Top of SUPPLIED MATERIAL

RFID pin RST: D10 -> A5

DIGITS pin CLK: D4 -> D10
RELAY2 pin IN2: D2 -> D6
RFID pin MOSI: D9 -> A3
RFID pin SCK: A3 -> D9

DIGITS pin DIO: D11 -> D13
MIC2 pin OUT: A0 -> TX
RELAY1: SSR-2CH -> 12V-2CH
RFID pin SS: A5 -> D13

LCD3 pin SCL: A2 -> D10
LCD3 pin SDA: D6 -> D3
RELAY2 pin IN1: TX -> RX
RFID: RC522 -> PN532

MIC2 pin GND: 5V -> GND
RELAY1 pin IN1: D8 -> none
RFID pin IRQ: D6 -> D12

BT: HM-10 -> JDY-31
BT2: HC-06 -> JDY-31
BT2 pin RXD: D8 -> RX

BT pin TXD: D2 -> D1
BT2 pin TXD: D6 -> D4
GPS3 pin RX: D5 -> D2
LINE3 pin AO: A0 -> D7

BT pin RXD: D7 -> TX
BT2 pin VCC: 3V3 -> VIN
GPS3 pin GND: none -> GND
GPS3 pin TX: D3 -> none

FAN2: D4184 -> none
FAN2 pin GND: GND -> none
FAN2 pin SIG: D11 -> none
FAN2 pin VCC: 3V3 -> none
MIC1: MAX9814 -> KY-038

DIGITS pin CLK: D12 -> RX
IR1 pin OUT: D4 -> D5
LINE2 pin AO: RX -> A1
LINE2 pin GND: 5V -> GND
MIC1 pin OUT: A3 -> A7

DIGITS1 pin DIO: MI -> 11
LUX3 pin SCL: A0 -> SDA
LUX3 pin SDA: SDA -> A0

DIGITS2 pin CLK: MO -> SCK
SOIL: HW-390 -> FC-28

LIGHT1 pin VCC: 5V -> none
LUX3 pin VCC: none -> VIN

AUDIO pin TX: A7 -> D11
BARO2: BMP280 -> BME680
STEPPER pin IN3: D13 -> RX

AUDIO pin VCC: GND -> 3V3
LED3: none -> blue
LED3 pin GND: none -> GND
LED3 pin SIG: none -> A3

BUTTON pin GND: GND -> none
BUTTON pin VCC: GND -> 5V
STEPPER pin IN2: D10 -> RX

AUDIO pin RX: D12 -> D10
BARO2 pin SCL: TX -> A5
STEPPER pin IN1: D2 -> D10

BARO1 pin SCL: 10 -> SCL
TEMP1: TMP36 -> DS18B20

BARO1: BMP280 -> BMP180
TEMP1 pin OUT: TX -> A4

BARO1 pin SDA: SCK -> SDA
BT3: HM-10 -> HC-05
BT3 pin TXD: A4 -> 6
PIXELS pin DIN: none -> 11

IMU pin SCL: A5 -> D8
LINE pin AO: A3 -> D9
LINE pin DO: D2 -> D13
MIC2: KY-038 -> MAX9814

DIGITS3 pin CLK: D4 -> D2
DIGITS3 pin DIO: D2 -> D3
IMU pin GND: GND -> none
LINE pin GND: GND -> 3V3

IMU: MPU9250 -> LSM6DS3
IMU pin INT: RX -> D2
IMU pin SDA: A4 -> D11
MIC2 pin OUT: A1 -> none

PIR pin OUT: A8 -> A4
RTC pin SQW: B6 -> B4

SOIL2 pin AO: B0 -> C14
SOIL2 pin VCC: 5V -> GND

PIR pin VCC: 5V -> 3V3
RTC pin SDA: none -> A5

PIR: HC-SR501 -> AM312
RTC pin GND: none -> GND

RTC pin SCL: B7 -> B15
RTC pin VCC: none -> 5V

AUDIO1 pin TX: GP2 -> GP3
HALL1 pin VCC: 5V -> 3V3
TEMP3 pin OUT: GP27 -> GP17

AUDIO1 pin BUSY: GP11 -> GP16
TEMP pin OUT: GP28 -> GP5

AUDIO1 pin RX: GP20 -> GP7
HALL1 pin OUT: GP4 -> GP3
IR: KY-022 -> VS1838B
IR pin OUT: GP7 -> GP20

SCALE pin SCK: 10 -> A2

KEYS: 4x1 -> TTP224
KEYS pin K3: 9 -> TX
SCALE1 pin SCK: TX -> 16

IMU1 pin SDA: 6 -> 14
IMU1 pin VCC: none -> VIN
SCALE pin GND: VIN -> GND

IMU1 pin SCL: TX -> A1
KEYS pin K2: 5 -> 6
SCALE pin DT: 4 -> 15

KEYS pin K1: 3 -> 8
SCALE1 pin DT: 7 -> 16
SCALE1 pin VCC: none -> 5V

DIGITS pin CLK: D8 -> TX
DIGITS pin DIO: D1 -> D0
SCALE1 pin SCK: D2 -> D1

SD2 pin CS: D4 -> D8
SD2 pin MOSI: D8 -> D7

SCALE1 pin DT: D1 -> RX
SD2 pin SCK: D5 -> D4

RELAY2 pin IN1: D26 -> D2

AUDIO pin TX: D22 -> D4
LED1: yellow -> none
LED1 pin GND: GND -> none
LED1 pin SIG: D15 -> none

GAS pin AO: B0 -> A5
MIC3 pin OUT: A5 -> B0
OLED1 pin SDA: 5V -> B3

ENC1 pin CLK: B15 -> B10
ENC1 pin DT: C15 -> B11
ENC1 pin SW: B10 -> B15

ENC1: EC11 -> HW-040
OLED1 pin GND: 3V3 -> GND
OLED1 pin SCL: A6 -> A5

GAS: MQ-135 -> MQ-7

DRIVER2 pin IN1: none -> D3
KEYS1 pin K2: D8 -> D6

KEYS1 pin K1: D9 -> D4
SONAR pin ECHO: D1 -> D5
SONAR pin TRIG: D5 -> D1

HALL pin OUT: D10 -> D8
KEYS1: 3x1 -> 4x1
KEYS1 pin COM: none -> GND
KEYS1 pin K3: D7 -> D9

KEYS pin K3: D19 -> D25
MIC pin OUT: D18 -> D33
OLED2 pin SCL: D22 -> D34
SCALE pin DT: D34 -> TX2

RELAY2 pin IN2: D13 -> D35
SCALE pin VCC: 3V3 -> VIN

Bottom of SUPPLIED MATERIAL

**TASK BRIEF:** Restate word for word the lines running from the line that holds "OLED2 pin SCL: D22 -> D34" to the final line of the entries.

**SOLUTION TO THIS TASK:**
OLED2 pin SCL: D22 -> D34
SCALE pin DT: D34 -> TX2

RELAY2 pin IN2: D13 -> D35
SCALE pin VCC: 3V3 -> VIN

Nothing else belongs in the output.